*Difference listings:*
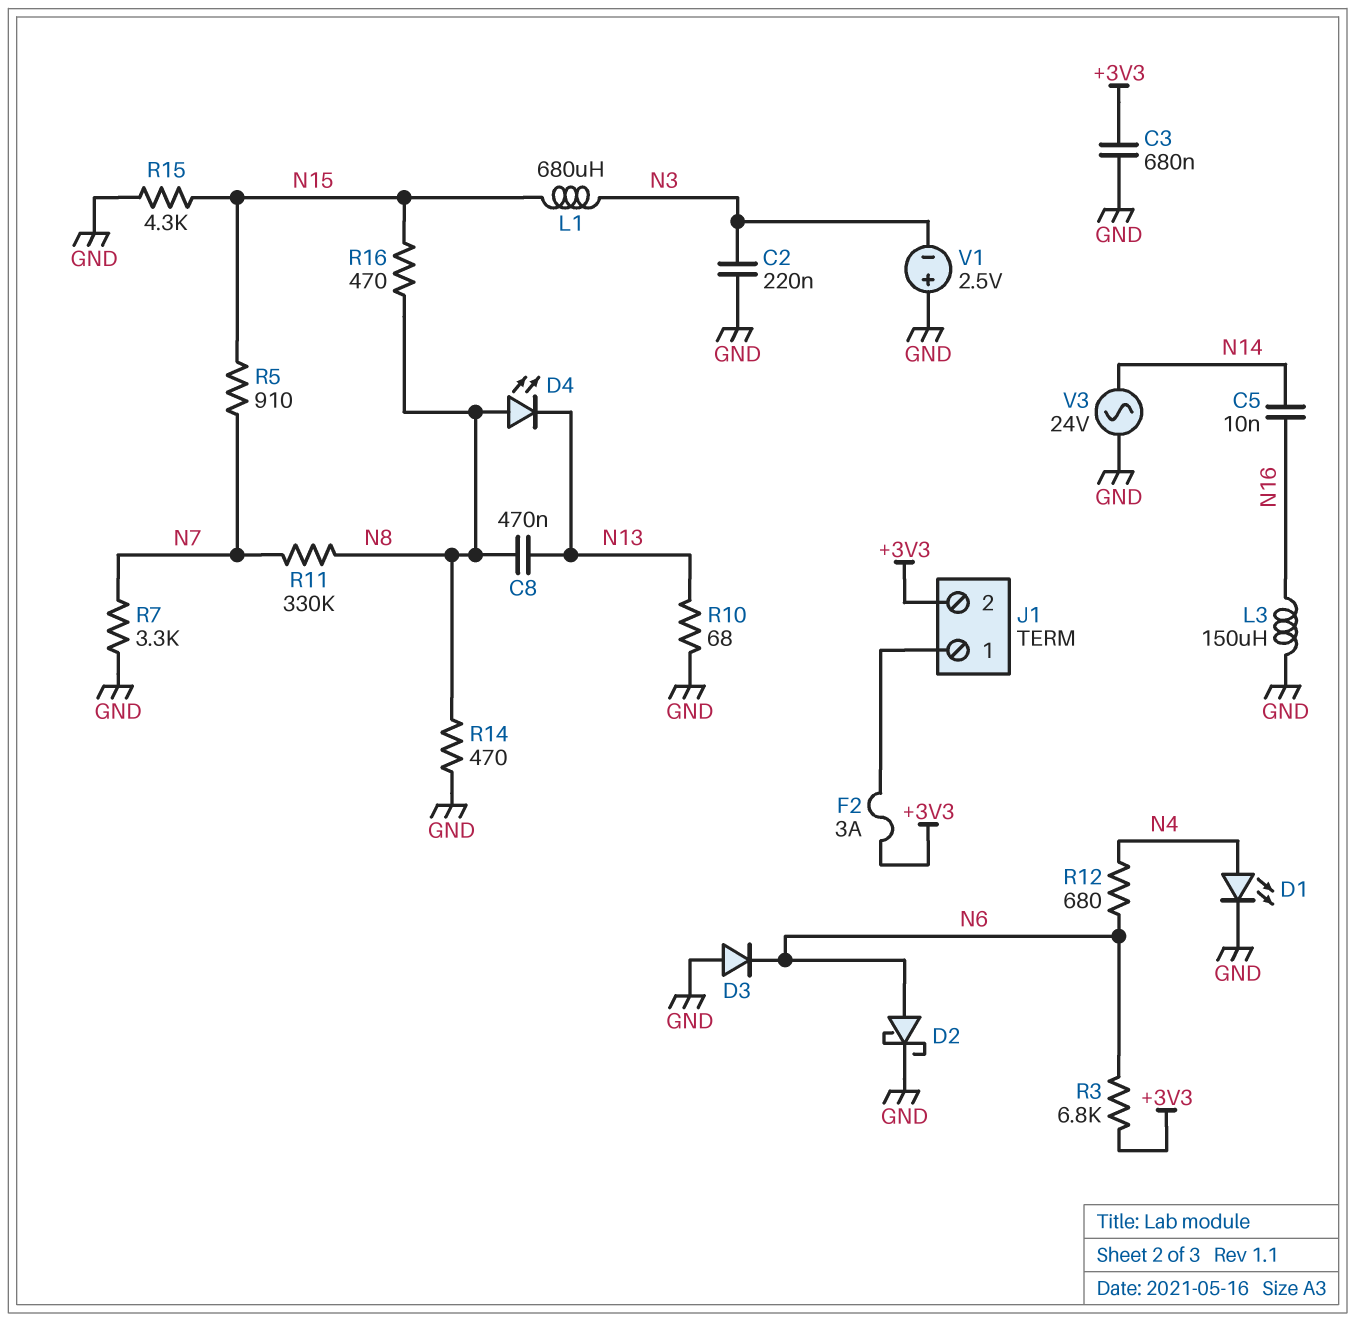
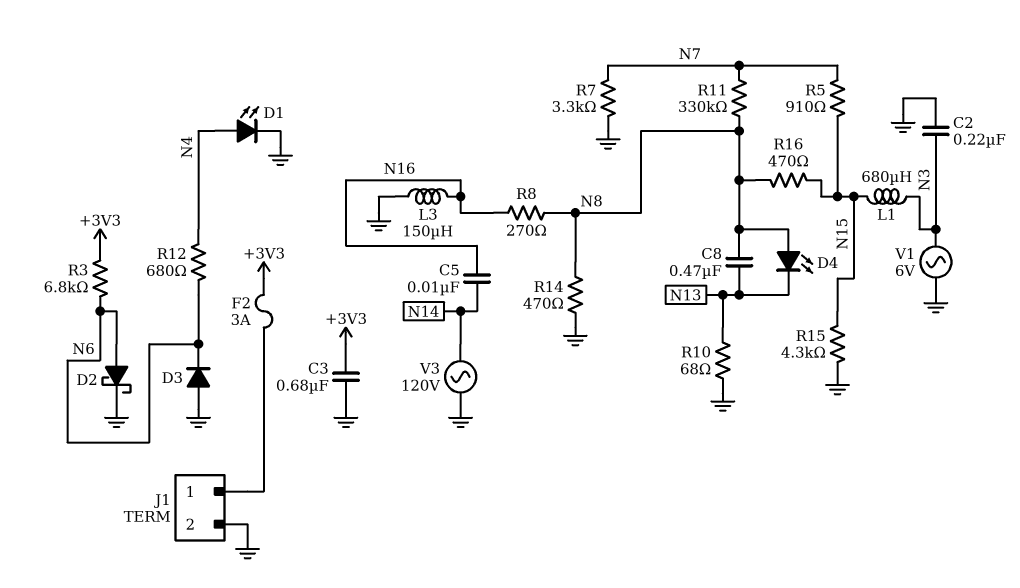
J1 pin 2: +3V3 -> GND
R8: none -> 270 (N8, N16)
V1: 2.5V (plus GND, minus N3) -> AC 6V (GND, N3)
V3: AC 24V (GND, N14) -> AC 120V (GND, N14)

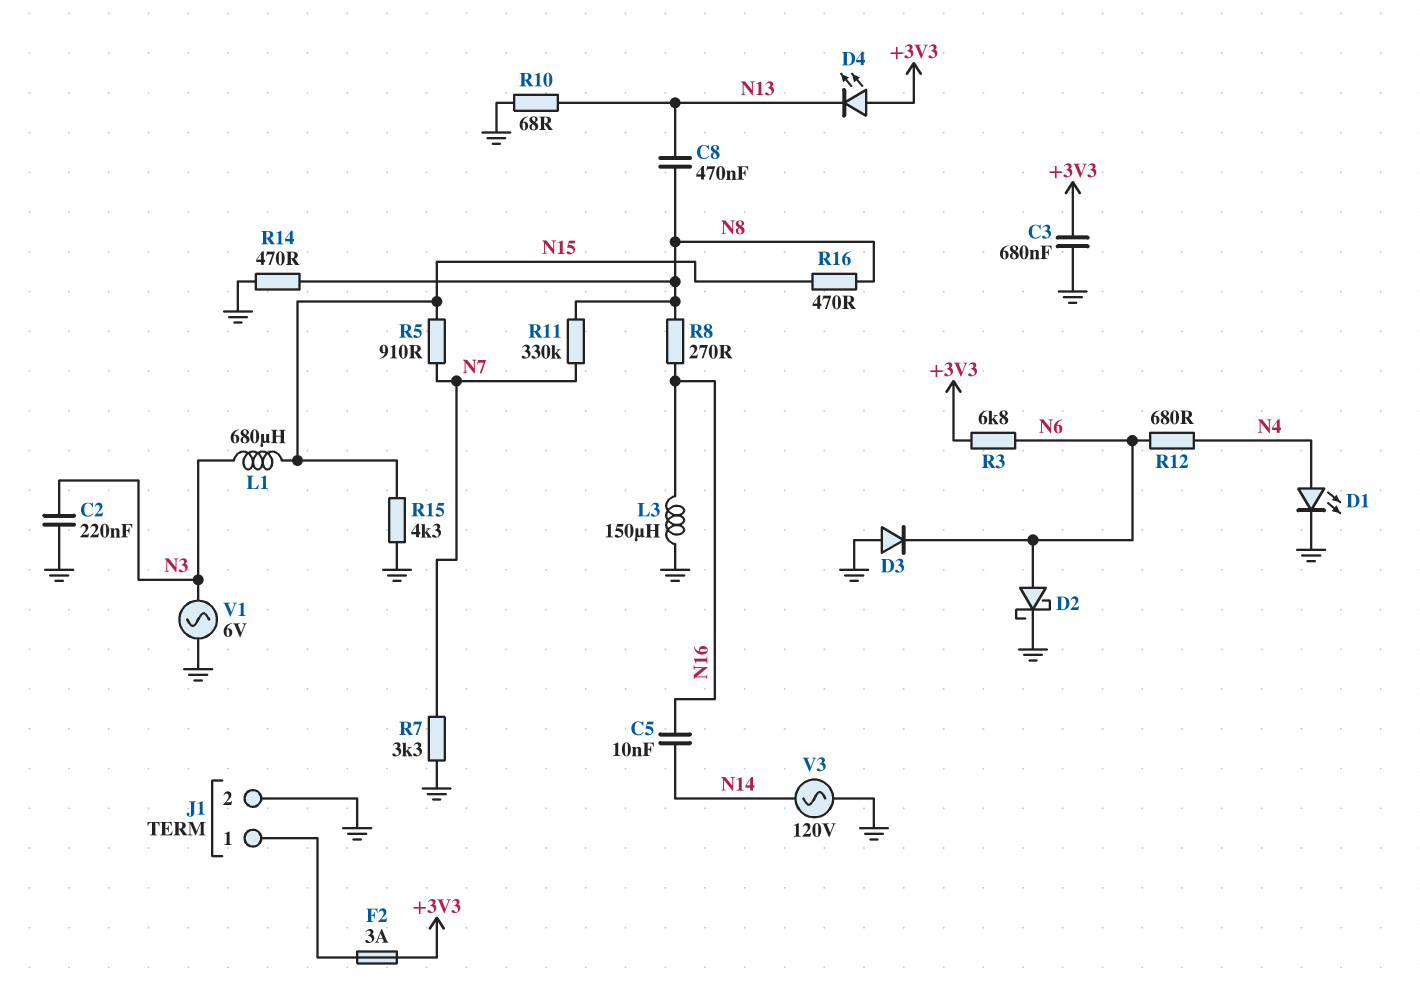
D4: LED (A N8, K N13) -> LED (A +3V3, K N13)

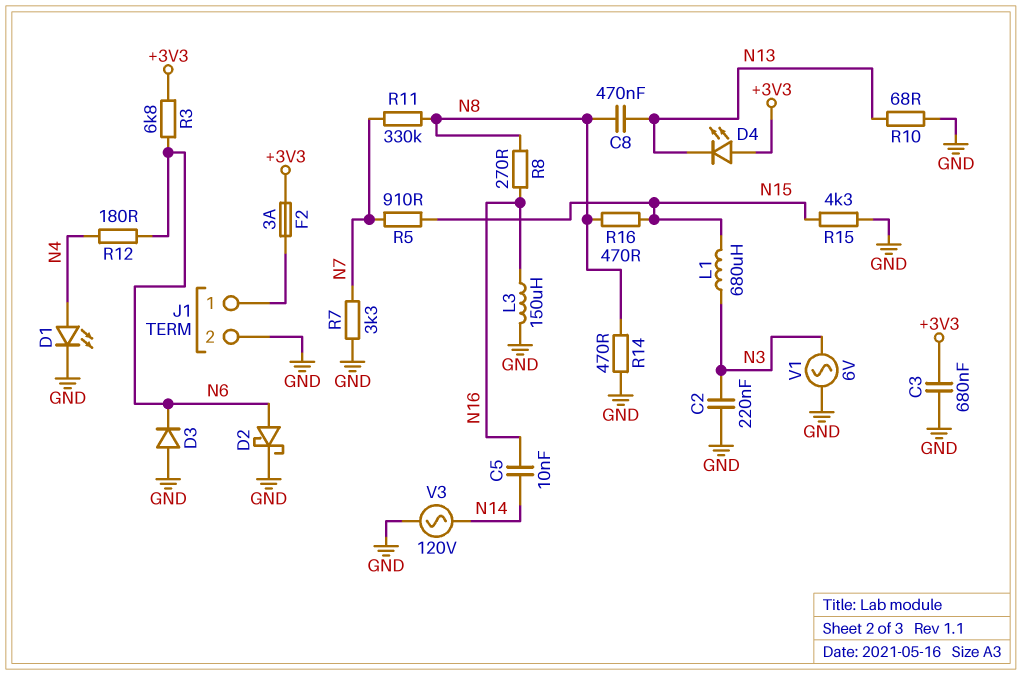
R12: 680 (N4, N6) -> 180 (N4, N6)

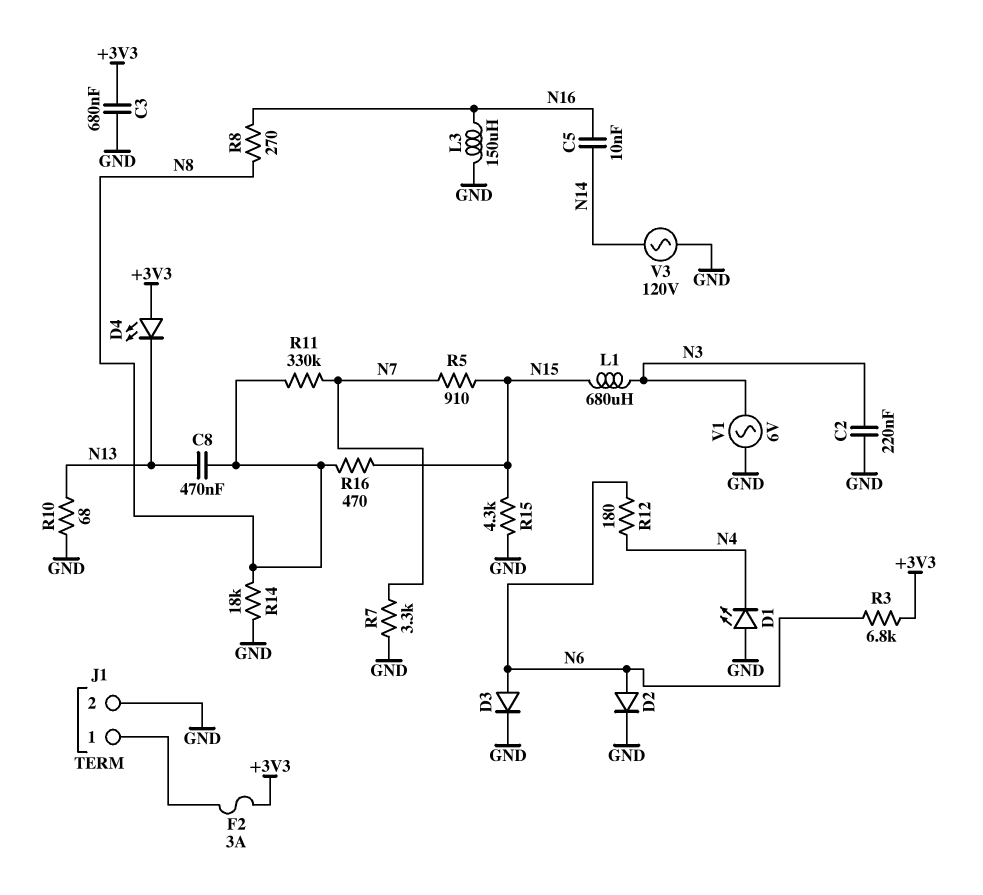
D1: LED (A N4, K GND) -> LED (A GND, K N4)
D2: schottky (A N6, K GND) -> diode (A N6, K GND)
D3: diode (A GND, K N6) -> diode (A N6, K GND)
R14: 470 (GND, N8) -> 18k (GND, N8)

*Exercise description:* Please show every line of the entries above that contains the word "diode".

*Response to this exercise:*
D2: schottky (A N6, K GND) -> diode (A N6, K GND)
D3: diode (A GND, K N6) -> diode (A N6, K GND)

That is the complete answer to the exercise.